- _What this task involves_
From the line with "Segment every instance of necrosis" down to the final line of the material below, quote every line exactly and leave out all lines before it.

- _Excerpted records_
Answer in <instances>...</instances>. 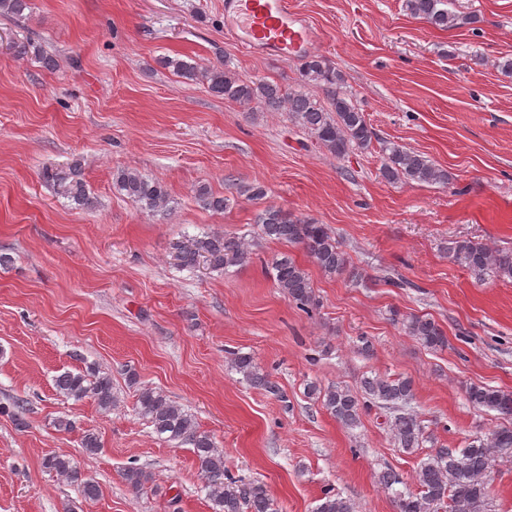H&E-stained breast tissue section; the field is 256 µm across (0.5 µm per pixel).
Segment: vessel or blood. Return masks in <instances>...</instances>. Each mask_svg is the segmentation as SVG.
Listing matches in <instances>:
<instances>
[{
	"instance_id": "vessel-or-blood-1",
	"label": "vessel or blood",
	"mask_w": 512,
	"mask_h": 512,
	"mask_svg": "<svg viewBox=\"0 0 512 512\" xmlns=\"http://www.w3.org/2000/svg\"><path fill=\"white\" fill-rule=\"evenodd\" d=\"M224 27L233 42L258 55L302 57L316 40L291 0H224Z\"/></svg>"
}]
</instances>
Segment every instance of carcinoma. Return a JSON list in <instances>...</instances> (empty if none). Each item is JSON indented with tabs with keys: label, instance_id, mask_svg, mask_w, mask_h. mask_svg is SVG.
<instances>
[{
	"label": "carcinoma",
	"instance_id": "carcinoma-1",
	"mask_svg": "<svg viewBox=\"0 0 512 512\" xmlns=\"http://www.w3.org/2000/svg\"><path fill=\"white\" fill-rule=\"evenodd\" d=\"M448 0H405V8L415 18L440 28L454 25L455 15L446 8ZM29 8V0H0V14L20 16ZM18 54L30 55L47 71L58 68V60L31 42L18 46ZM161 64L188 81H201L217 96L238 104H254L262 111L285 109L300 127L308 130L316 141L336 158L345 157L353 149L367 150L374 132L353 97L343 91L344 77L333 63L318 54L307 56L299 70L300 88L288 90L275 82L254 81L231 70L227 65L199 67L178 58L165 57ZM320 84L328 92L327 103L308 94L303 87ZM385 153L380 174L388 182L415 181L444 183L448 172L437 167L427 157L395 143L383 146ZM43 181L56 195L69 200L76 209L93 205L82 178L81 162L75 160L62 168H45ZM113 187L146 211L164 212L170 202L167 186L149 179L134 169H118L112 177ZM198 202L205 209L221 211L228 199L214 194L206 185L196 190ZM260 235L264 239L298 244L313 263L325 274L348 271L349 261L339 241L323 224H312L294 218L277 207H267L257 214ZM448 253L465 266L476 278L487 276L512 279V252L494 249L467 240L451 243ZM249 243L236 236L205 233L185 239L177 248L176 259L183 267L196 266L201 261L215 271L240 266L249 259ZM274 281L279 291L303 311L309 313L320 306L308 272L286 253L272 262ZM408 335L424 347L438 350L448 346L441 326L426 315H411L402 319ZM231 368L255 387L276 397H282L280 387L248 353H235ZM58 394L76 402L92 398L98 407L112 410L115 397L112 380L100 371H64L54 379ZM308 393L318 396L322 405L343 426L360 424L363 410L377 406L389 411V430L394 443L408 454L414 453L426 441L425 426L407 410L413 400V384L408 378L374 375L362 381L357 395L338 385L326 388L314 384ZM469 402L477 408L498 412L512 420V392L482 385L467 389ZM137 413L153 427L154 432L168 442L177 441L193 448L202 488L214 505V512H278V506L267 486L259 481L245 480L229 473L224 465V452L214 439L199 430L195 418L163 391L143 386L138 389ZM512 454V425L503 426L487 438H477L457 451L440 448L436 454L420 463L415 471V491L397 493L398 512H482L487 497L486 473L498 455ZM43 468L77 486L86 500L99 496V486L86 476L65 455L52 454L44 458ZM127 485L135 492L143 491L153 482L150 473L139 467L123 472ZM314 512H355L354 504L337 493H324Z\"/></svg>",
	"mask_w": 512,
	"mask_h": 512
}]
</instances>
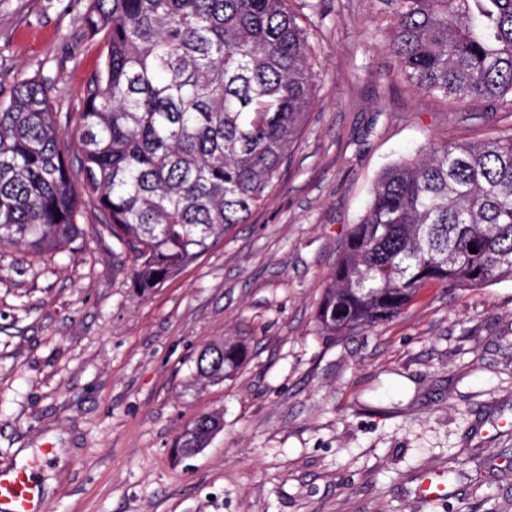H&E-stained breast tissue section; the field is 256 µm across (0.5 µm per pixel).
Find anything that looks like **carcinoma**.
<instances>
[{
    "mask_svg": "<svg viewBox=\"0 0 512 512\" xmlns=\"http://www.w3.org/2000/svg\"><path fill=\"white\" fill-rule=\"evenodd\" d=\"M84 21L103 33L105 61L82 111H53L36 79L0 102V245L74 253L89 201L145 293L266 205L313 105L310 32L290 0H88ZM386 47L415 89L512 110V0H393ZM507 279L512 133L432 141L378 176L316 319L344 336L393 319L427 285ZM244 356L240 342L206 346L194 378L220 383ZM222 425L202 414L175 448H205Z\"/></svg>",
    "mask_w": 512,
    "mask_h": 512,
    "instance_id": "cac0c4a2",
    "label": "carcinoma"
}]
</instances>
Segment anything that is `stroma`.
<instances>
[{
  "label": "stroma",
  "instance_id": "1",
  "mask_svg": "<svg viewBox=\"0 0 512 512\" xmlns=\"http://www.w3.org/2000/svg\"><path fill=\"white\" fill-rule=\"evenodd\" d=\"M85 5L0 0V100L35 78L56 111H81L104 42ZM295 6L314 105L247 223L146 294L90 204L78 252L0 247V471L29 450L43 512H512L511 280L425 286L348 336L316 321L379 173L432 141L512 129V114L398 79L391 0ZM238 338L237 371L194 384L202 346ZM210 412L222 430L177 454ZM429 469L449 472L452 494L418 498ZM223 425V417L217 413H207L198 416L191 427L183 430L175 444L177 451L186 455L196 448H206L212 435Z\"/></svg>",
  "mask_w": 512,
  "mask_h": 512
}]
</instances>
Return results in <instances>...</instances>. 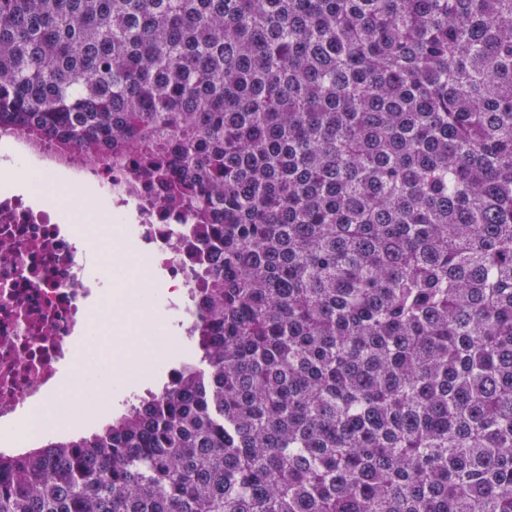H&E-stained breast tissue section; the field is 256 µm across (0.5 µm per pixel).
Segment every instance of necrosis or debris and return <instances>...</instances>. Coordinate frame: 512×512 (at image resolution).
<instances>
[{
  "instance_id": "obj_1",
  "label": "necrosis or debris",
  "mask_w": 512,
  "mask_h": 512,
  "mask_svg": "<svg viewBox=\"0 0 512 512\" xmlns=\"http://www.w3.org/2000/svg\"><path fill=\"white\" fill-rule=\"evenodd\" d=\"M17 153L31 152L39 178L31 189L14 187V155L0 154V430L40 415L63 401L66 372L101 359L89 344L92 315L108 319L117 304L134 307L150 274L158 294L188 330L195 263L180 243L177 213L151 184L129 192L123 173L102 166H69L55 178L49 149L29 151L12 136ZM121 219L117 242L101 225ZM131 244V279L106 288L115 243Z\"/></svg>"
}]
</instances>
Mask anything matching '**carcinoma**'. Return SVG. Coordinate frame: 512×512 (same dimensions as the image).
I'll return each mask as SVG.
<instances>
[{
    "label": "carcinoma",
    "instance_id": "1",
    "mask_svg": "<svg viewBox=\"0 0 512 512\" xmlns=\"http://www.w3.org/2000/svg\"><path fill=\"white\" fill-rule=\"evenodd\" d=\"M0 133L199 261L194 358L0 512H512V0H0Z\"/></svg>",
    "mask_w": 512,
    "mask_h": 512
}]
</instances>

- _Finished answer_
Segment every instance of necrosis or debris and return <instances>...</instances>. Coordinate frame: 512×512 (at image resolution).
<instances>
[{
  "instance_id": "obj_1",
  "label": "necrosis or debris",
  "mask_w": 512,
  "mask_h": 512,
  "mask_svg": "<svg viewBox=\"0 0 512 512\" xmlns=\"http://www.w3.org/2000/svg\"><path fill=\"white\" fill-rule=\"evenodd\" d=\"M17 153L31 152L39 178L31 189L14 187V155L0 154V430L40 415L63 401L66 372L101 359L89 344L92 315L108 319L117 304L134 307L150 274L158 294L188 330L195 263L180 243L177 213L151 184L129 192L123 173L102 166H69L55 178L49 149L29 151L12 136ZM121 219L117 242L101 225ZM131 244V279L106 288L115 243Z\"/></svg>"
}]
</instances>
Mask anything matching '**carcinoma**'. Return SVG. Coordinate frame: 512×512 (same dimensions as the image).
I'll return each mask as SVG.
<instances>
[{
    "label": "carcinoma",
    "instance_id": "1",
    "mask_svg": "<svg viewBox=\"0 0 512 512\" xmlns=\"http://www.w3.org/2000/svg\"><path fill=\"white\" fill-rule=\"evenodd\" d=\"M0 133L199 261L194 358L0 512H512V0H0Z\"/></svg>",
    "mask_w": 512,
    "mask_h": 512
}]
</instances>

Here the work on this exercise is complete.